WHAT YOU NEED TO DO:
Every record below must be written out exactly. Leave out the pictures.

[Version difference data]
◇ ◇ ◇ ◇ ◇

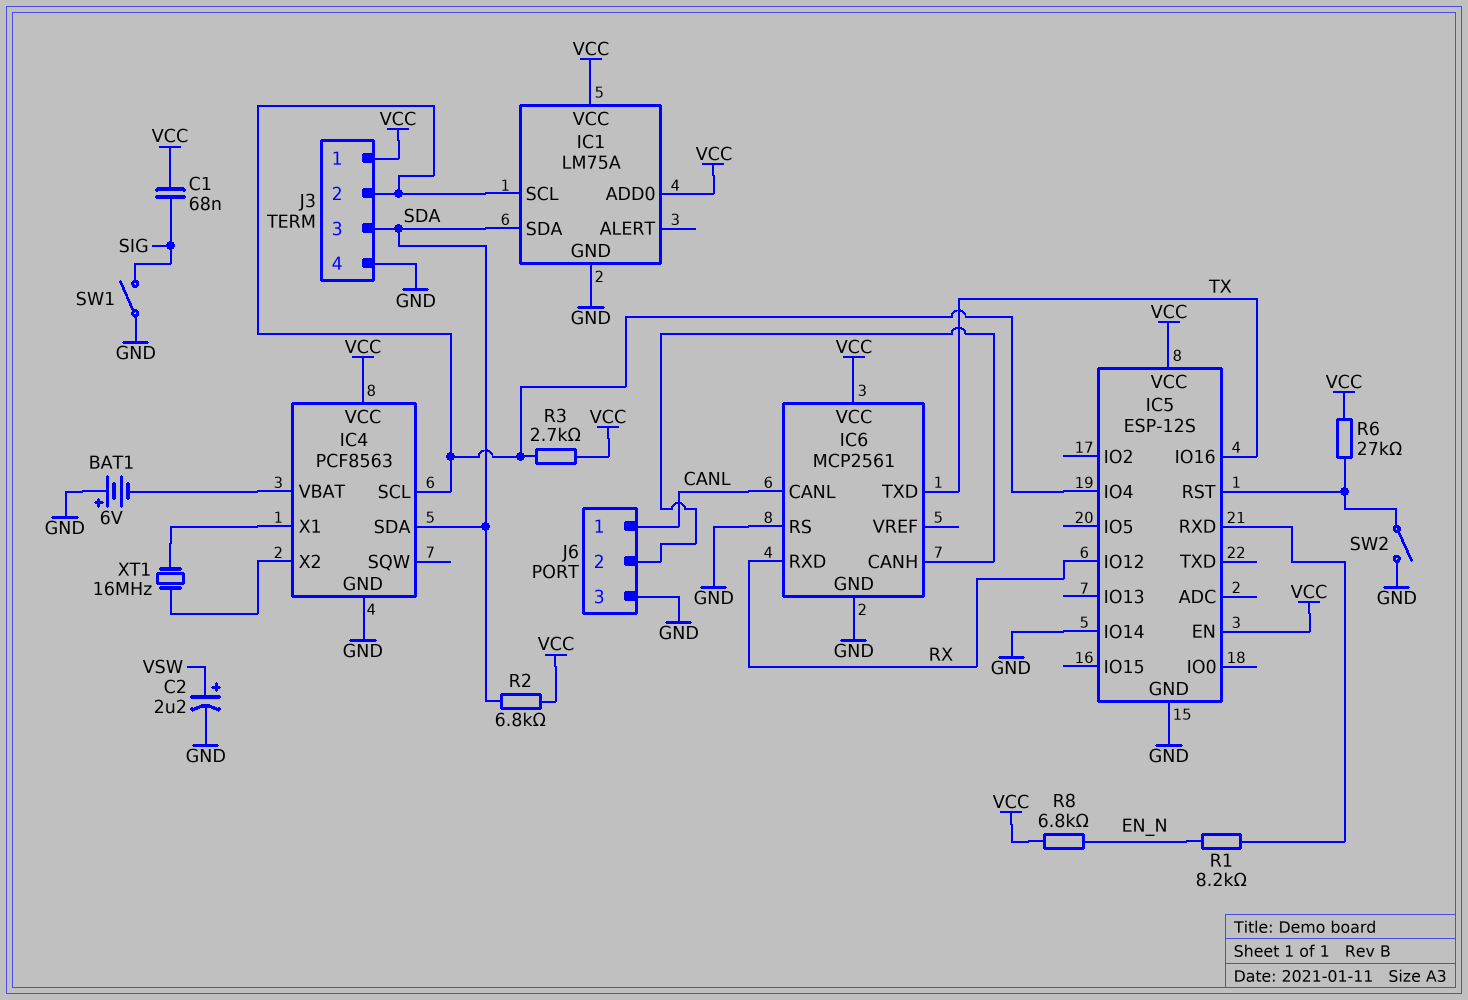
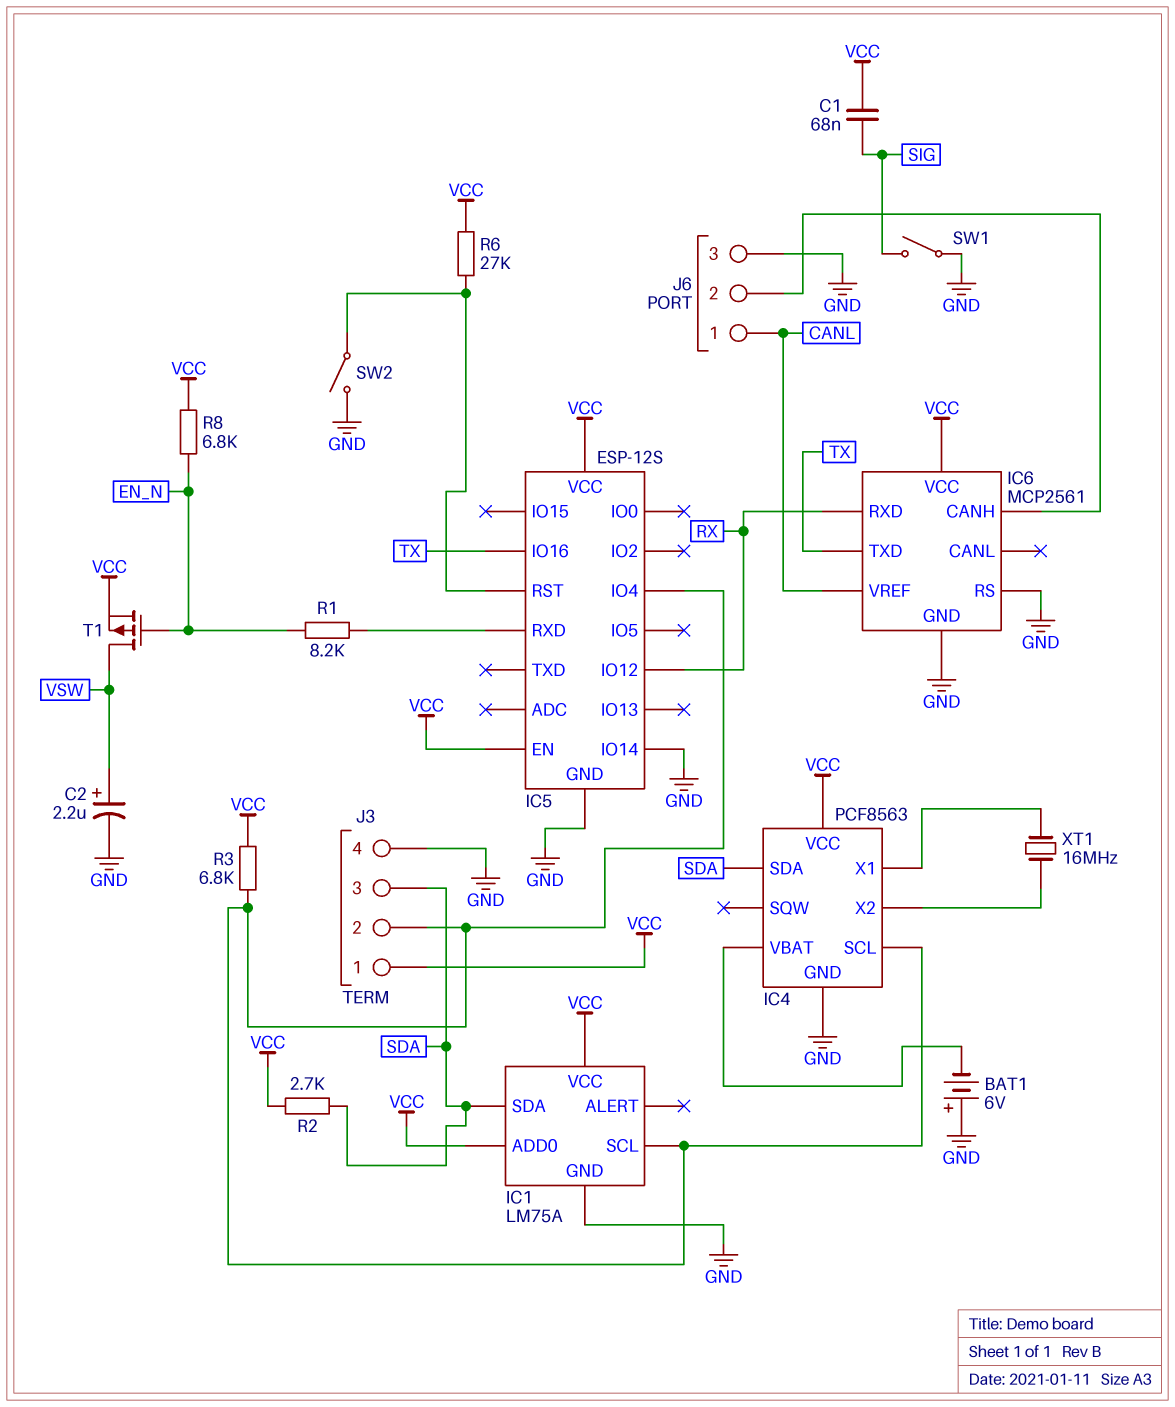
IC6 pin CANL: CANL -> none
IC6 pin VREF: none -> CANL
R2: 6.8k (SDA, VCC) -> 2.7k (SDA, VCC)
R3: 2.7k (IC1/SCL, VCC) -> 6.8k (IC1/SCL, VCC)
T1: none -> PMOS (G EN_N, D VSW, S VCC)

◇ ◇ ◇ ◇ ◇

RESULT OF THE EXERCISE:
IC6 pin CANL: CANL -> none
IC6 pin VREF: none -> CANL
R2: 6.8k (SDA, VCC) -> 2.7k (SDA, VCC)
R3: 2.7k (IC1/SCL, VCC) -> 6.8k (IC1/SCL, VCC)
T1: none -> PMOS (G EN_N, D VSW, S VCC)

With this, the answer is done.